── DATA UNDER STUDY ──

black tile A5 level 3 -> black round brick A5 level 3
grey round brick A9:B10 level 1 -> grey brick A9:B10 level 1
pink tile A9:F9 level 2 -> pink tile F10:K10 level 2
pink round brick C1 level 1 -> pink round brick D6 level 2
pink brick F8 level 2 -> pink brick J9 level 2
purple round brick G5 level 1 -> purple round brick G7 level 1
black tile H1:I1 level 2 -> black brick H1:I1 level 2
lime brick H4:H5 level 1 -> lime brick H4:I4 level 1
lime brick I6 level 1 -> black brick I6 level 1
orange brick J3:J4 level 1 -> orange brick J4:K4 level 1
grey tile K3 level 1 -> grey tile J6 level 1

───
── DATA UNDER STUDY ──

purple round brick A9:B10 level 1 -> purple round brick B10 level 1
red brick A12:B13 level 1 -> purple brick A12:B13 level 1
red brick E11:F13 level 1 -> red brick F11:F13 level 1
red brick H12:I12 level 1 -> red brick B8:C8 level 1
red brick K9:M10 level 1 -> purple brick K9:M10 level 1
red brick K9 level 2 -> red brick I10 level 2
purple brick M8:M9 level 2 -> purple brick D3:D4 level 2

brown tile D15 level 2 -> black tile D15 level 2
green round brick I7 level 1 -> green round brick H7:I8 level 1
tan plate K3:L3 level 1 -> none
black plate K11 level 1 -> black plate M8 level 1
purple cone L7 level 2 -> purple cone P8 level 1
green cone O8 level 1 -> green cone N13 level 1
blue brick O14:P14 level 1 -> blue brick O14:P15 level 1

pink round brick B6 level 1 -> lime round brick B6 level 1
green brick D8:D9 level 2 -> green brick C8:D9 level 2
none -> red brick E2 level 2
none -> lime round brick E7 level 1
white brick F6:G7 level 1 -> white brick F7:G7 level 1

───

» WHAT THE EXERCISE ASKS:
From the entries above, return exactly the line containing "black tile A5", the line containing "grey tile K3 level 1 -> grey tile J6 level 1", and all lines between, and nothing else.

» EXERCISE ANSWER:
black tile A5 level 3 -> black round brick A5 level 3
grey round brick A9:B10 level 1 -> grey brick A9:B10 level 1
pink tile A9:F9 level 2 -> pink tile F10:K10 level 2
pink round brick C1 level 1 -> pink round brick D6 level 2
pink brick F8 level 2 -> pink brick J9 level 2
purple round brick G5 level 1 -> purple round brick G7 level 1
black tile H1:I1 level 2 -> black brick H1:I1 level 2
lime brick H4:H5 level 1 -> lime brick H4:I4 level 1
lime brick I6 level 1 -> black brick I6 level 1
orange brick J3:J4 level 1 -> orange brick J4:K4 level 1
grey tile K3 level 1 -> grey tile J6 level 1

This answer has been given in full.